§ **WHAT TO PRODUCE**: Reproduce, without any change, the span of lines from the opening of the records below to the line containing "D3: none -> diode BAV21 (A +15V, K N_7)", inclusive.
◇ ◇ ◇
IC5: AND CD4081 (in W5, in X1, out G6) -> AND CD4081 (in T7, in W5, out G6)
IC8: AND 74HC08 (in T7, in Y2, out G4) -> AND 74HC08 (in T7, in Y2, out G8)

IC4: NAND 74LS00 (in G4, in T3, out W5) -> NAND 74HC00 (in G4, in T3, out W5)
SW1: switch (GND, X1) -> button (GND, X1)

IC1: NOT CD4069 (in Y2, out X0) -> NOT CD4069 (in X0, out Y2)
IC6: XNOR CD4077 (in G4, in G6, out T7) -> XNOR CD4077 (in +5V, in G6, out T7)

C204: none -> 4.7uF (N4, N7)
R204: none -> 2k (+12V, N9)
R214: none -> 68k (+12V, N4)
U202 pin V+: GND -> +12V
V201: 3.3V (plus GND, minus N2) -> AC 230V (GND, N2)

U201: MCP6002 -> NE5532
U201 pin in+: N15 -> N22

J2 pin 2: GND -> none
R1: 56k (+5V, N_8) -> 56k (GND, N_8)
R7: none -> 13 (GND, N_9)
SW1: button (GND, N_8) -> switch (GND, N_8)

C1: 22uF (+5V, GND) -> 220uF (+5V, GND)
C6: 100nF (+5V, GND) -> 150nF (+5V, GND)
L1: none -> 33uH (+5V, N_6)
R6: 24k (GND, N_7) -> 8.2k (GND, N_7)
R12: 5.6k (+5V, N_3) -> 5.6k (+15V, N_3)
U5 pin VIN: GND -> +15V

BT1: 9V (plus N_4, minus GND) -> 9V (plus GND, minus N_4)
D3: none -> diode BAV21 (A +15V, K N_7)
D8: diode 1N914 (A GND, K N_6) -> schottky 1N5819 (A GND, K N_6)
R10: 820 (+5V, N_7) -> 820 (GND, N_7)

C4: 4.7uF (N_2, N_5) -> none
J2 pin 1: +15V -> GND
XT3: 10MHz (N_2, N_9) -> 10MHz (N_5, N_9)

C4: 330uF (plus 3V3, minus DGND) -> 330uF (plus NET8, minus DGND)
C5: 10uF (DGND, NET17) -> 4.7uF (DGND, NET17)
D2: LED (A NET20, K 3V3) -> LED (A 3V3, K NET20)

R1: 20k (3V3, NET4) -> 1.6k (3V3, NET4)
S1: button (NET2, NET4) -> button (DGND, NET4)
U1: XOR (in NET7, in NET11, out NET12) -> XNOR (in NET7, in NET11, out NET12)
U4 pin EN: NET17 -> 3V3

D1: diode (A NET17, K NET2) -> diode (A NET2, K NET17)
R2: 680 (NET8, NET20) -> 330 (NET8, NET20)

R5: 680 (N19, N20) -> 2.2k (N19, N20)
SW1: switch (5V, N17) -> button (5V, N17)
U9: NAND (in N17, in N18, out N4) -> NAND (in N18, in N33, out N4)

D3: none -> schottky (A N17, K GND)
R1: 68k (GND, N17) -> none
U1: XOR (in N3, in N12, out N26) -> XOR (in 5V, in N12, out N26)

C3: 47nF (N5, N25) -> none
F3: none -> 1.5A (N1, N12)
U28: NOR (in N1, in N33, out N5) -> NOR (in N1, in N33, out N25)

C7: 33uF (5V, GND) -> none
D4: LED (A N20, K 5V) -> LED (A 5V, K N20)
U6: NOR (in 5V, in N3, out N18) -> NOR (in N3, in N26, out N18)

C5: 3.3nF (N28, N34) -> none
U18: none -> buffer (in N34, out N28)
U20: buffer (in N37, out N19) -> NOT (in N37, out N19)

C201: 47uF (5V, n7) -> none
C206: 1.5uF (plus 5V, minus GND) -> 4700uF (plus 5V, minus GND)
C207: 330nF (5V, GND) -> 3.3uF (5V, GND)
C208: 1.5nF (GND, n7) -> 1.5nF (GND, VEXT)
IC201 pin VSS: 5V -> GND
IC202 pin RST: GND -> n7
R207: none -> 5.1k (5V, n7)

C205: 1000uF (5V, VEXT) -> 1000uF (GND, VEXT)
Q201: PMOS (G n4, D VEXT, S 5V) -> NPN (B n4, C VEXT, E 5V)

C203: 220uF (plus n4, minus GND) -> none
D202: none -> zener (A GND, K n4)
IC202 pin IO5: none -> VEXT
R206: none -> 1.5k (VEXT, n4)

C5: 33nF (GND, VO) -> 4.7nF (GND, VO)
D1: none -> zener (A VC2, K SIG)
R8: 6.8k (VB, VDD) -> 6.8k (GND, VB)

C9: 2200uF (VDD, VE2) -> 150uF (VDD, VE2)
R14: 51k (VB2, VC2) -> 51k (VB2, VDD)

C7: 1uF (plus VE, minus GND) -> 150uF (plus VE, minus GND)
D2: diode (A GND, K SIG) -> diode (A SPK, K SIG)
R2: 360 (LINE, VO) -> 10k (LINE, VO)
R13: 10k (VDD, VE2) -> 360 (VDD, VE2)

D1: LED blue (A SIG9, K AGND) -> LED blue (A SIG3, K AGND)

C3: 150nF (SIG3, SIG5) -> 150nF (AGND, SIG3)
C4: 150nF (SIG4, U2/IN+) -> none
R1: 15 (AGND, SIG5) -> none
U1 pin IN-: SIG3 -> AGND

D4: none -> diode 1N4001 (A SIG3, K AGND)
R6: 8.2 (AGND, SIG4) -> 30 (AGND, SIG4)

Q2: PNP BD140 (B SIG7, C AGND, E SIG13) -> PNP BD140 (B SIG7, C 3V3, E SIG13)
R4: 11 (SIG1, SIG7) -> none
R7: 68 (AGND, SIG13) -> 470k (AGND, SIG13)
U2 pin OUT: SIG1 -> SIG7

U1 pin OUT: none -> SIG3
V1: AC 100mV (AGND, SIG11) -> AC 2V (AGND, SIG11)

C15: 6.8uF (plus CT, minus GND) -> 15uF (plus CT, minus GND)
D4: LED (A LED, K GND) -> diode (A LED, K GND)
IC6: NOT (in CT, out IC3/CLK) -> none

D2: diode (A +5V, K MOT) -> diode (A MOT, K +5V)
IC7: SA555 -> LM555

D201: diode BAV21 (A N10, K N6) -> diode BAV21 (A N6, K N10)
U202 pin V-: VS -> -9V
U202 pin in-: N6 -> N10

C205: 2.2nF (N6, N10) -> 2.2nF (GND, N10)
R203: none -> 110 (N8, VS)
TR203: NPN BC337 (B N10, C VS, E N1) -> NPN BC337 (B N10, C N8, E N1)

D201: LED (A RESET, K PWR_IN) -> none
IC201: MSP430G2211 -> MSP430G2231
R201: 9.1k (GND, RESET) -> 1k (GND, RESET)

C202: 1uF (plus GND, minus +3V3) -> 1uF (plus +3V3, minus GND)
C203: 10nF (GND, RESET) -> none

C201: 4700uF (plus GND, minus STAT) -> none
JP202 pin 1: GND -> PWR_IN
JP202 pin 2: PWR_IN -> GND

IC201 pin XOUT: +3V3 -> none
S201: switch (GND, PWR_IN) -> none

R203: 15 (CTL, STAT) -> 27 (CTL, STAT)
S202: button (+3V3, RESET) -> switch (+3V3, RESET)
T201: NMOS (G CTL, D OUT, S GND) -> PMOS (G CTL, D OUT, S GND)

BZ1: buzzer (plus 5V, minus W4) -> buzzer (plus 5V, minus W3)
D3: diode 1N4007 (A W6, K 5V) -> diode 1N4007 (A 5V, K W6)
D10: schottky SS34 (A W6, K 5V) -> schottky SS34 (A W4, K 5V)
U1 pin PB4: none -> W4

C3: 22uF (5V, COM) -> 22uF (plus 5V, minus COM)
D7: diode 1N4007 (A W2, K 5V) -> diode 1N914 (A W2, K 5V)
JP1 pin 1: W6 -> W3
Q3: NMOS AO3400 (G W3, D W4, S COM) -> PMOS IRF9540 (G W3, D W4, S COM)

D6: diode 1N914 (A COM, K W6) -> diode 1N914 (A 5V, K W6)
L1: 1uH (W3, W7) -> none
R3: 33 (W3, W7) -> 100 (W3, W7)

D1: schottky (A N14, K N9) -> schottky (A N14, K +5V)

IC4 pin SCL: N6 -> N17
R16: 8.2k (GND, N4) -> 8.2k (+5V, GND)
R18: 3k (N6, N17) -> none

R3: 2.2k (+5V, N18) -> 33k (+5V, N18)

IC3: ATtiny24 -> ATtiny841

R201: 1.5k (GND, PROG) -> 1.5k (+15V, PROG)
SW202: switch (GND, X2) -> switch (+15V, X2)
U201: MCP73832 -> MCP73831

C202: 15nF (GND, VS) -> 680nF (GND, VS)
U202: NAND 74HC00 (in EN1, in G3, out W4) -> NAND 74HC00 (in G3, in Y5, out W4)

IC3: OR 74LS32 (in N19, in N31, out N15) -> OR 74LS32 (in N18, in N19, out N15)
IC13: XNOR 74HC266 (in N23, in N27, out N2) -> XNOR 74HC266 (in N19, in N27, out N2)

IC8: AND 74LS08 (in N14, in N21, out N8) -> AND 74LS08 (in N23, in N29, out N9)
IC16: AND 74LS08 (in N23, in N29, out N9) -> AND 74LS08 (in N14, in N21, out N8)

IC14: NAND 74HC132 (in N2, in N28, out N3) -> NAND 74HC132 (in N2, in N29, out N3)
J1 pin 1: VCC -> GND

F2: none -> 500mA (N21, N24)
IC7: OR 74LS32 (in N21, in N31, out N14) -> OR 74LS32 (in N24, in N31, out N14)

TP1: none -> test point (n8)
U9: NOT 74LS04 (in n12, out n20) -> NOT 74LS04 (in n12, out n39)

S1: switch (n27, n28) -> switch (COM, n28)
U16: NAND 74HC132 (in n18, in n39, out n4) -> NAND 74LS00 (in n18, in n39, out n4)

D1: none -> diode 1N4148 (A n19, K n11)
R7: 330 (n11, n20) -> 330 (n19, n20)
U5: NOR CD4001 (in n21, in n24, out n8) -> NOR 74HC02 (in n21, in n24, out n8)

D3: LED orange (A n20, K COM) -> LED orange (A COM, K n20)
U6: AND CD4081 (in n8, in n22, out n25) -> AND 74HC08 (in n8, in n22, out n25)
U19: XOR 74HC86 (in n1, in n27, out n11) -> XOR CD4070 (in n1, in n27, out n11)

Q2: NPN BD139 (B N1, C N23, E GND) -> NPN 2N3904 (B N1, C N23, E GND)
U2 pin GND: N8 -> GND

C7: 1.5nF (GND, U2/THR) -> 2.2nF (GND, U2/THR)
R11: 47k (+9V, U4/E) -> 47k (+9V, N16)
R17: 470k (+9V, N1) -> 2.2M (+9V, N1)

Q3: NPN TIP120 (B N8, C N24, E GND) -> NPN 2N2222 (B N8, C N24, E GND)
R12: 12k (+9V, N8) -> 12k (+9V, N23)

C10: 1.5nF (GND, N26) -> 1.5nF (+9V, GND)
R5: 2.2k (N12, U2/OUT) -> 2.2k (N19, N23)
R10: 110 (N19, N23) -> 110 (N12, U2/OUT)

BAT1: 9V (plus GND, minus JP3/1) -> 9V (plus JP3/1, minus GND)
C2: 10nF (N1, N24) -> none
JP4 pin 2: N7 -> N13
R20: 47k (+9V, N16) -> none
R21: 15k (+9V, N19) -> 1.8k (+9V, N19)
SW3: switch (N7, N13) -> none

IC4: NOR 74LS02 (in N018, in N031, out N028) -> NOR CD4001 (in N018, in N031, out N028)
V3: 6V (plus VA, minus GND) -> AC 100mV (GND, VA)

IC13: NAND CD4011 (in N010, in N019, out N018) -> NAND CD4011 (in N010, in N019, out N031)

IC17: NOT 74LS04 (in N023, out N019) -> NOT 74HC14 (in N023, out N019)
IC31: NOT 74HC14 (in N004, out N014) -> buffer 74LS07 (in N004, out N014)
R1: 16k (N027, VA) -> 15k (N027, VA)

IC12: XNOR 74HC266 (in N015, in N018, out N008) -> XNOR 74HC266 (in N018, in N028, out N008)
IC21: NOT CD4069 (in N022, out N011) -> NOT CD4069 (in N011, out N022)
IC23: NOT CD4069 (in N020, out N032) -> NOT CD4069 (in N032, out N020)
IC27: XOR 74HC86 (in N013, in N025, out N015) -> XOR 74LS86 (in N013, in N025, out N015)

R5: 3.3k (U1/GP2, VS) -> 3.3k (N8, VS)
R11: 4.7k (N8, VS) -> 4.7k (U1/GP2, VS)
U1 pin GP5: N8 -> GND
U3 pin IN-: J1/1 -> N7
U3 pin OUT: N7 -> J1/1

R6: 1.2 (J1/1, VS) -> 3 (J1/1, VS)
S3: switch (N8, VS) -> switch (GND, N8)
◇ ◇ ◇
§ **OUTPUT BELOW**:
IC5: AND CD4081 (in W5, in X1, out G6) -> AND CD4081 (in T7, in W5, out G6)
IC8: AND 74HC08 (in T7, in Y2, out G4) -> AND 74HC08 (in T7, in Y2, out G8)

IC4: NAND 74LS00 (in G4, in T3, out W5) -> NAND 74HC00 (in G4, in T3, out W5)
SW1: switch (GND, X1) -> button (GND, X1)

IC1: NOT CD4069 (in Y2, out X0) -> NOT CD4069 (in X0, out Y2)
IC6: XNOR CD4077 (in G4, in G6, out T7) -> XNOR CD4077 (in +5V, in G6, out T7)

C204: none -> 4.7uF (N4, N7)
R204: none -> 2k (+12V, N9)
R214: none -> 68k (+12V, N4)
U202 pin V+: GND -> +12V
V201: 3.3V (plus GND, minus N2) -> AC 230V (GND, N2)

U201: MCP6002 -> NE5532
U201 pin in+: N15 -> N22

J2 pin 2: GND -> none
R1: 56k (+5V, N_8) -> 56k (GND, N_8)
R7: none -> 13 (GND, N_9)
SW1: button (GND, N_8) -> switch (GND, N_8)

C1: 22uF (+5V, GND) -> 220uF (+5V, GND)
C6: 100nF (+5V, GND) -> 150nF (+5V, GND)
L1: none -> 33uH (+5V, N_6)
R6: 24k (GND, N_7) -> 8.2k (GND, N_7)
R12: 5.6k (+5V, N_3) -> 5.6k (+15V, N_3)
U5 pin VIN: GND -> +15V

BT1: 9V (plus N_4, minus GND) -> 9V (plus GND, minus N_4)
D3: none -> diode BAV21 (A +15V, K N_7)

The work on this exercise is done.